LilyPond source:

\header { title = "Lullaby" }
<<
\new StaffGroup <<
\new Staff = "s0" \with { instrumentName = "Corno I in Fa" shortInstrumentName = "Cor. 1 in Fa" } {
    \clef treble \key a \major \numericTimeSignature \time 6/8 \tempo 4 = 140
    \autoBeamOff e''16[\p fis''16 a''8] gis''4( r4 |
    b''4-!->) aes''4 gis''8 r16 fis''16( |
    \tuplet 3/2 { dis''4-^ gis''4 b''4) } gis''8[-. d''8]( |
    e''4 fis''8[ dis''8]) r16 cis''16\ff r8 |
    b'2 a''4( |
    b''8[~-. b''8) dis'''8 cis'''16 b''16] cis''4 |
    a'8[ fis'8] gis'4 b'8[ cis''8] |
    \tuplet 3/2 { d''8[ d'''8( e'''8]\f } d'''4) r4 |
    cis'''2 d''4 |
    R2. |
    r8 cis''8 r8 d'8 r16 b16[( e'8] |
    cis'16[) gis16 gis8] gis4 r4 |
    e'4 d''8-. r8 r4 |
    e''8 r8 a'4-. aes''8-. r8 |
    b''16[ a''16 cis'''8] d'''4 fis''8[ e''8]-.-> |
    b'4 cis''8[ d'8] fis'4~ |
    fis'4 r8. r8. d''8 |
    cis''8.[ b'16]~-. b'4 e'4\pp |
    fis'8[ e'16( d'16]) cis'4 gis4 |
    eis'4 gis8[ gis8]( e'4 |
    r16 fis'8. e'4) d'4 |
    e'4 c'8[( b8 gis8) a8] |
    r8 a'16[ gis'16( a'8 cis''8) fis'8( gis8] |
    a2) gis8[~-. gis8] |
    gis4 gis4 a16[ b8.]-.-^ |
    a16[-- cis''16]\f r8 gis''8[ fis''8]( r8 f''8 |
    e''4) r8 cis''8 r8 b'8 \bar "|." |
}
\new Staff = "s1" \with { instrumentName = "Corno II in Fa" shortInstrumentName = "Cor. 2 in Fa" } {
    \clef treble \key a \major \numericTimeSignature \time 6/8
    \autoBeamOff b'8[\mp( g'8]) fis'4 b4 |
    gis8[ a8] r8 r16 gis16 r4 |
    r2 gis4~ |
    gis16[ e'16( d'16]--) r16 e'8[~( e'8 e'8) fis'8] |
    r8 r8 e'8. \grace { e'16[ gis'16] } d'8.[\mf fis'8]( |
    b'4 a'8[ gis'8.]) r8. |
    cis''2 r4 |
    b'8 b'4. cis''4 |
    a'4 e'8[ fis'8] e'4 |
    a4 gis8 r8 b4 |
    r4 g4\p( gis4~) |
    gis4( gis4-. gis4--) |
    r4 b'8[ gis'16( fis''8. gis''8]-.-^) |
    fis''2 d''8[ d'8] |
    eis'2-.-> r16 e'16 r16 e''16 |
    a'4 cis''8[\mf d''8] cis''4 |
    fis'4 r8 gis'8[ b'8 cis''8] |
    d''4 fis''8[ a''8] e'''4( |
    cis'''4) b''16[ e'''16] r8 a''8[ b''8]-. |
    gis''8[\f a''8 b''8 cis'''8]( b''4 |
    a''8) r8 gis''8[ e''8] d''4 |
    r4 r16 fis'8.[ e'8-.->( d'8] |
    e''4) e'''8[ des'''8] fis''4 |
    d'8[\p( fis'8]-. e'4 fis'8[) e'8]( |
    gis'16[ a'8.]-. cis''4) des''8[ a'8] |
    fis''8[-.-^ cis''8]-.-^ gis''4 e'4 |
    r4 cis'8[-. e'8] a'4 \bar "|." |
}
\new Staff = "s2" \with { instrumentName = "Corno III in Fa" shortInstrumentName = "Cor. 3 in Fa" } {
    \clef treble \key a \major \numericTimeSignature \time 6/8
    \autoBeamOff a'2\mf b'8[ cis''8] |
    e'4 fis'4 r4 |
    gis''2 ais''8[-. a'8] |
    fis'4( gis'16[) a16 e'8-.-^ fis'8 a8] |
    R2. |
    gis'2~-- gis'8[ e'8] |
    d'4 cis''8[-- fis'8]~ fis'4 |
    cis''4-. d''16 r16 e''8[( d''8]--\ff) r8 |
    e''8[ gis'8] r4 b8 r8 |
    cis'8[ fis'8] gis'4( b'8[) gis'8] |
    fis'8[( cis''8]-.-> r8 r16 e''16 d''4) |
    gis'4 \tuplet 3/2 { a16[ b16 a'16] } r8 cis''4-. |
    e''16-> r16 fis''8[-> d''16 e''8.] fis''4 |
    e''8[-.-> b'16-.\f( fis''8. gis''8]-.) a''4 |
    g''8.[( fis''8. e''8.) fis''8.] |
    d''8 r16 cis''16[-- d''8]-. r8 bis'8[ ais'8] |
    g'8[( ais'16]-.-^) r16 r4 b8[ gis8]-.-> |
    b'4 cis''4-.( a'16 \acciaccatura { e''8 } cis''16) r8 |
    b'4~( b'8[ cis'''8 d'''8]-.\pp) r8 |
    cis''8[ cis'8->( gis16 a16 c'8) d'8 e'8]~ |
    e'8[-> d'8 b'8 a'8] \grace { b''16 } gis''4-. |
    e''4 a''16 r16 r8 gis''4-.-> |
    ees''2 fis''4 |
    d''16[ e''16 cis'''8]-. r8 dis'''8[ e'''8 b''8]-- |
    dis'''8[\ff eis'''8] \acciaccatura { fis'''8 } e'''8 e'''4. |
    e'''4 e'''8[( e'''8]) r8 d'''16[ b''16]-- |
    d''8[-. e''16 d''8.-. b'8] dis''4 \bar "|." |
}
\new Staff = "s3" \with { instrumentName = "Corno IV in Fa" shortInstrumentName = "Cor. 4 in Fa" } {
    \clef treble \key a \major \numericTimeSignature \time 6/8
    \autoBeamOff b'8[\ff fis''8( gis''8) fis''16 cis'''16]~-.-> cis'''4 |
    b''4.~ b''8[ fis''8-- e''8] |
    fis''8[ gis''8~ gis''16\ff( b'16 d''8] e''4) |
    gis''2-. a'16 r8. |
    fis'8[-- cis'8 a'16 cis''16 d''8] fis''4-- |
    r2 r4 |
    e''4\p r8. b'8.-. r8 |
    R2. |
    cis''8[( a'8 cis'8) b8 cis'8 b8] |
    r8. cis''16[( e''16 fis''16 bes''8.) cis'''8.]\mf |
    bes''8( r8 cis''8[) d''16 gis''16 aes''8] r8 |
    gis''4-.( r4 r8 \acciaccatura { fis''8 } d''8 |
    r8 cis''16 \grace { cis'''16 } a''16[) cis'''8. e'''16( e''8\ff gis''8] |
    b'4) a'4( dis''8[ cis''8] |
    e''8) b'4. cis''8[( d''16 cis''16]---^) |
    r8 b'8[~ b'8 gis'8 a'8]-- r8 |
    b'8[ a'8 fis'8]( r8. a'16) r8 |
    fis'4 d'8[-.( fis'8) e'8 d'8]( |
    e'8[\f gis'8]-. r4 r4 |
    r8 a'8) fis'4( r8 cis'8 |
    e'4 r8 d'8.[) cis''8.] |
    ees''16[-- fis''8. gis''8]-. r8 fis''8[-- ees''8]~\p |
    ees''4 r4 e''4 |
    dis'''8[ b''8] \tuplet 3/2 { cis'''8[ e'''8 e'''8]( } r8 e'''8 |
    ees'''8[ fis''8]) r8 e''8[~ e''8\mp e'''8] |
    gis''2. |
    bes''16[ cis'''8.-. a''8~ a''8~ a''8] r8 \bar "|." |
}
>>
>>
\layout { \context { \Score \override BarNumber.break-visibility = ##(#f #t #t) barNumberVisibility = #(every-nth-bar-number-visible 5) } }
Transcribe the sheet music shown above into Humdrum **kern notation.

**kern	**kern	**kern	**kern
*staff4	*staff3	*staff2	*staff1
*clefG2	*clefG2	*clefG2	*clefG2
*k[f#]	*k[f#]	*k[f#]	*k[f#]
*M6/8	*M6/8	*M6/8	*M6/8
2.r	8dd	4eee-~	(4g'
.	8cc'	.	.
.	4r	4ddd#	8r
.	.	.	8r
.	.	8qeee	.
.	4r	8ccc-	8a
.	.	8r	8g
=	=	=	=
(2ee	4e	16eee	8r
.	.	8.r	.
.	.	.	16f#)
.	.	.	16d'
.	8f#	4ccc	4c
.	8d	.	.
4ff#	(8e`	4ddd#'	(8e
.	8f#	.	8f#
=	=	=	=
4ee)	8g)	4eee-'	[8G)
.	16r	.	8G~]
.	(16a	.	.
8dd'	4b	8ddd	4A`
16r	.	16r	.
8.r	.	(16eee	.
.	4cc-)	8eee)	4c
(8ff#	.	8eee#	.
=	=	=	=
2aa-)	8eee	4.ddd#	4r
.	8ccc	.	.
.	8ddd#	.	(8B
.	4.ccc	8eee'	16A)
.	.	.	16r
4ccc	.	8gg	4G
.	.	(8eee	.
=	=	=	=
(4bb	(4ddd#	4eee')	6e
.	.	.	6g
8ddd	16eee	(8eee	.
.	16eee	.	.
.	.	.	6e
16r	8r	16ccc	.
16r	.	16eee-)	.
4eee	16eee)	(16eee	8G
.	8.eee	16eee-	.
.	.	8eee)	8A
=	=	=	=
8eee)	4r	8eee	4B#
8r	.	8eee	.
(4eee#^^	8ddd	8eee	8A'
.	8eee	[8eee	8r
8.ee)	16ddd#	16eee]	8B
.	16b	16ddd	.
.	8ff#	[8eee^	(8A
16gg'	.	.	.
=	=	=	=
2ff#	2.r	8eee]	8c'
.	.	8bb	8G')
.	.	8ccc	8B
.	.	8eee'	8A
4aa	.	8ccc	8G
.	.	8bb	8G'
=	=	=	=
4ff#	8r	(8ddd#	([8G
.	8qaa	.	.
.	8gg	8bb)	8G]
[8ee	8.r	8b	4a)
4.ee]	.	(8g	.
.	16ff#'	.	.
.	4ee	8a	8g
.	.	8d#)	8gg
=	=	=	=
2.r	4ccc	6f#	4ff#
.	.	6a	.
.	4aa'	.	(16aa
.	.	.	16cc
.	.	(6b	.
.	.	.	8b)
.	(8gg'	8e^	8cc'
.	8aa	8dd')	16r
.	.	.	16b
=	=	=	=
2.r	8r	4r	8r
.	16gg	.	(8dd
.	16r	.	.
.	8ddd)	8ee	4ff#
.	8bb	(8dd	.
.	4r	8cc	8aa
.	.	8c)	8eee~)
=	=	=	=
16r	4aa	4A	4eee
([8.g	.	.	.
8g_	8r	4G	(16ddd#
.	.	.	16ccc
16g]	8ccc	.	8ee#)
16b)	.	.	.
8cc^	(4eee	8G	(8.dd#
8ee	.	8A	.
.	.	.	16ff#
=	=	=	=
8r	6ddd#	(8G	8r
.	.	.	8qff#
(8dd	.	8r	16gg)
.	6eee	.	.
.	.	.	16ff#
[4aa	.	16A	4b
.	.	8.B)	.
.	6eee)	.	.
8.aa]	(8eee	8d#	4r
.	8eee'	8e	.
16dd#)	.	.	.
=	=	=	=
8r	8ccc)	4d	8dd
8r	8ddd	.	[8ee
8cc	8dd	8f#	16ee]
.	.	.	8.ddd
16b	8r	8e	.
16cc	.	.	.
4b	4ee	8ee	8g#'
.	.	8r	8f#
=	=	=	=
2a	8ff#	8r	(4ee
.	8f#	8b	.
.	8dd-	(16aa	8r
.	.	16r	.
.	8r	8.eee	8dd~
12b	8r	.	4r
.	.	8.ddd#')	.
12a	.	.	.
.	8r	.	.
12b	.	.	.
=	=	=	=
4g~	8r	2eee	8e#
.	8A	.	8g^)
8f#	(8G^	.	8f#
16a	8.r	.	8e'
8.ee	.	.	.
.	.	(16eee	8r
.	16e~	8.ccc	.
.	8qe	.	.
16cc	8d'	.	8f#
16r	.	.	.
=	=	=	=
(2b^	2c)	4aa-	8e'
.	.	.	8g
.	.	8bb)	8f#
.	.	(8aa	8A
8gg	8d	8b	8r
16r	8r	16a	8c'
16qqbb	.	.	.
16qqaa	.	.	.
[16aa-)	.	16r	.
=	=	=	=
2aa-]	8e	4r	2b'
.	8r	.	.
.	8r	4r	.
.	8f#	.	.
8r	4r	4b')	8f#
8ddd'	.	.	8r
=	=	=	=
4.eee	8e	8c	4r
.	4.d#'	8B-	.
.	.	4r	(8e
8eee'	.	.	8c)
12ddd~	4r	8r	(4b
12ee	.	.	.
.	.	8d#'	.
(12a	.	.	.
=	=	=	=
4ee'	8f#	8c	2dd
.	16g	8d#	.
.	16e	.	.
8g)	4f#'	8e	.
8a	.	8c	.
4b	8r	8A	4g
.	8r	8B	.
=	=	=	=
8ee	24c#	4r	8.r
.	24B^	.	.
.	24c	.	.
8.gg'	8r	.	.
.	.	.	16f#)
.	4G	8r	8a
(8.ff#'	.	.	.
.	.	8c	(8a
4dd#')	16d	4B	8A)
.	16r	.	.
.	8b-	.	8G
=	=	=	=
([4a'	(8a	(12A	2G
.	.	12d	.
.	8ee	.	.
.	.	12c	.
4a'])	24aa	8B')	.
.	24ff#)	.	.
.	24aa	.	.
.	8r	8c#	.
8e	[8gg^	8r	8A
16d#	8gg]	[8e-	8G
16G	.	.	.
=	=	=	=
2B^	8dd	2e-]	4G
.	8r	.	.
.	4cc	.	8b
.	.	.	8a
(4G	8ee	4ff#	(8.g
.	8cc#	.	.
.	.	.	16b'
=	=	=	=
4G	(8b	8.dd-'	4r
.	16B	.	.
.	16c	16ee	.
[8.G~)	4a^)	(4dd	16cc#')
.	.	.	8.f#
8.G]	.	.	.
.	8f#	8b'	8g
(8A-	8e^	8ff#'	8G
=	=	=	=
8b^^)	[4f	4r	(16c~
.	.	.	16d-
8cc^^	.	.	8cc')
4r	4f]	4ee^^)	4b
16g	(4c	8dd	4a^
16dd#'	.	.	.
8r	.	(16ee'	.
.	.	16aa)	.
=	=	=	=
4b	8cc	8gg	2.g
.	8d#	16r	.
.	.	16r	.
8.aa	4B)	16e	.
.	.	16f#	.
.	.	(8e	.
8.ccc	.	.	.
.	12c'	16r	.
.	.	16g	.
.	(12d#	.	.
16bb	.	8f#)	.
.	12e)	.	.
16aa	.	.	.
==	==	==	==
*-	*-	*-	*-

Written instruction>
Pull out every line of the items that contains the word "acciaccatura". Case counts.

Answer to the exercise>
    b'4 cis''4-.( a'16 \acciaccatura { e''8 } cis''16) r8 |
    dis'''8[\ff eis'''8] \acciaccatura { fis'''8 } e'''8 e'''4. |
    gis''4-.( r4 r8 \acciaccatura { fis''8 } d''8 |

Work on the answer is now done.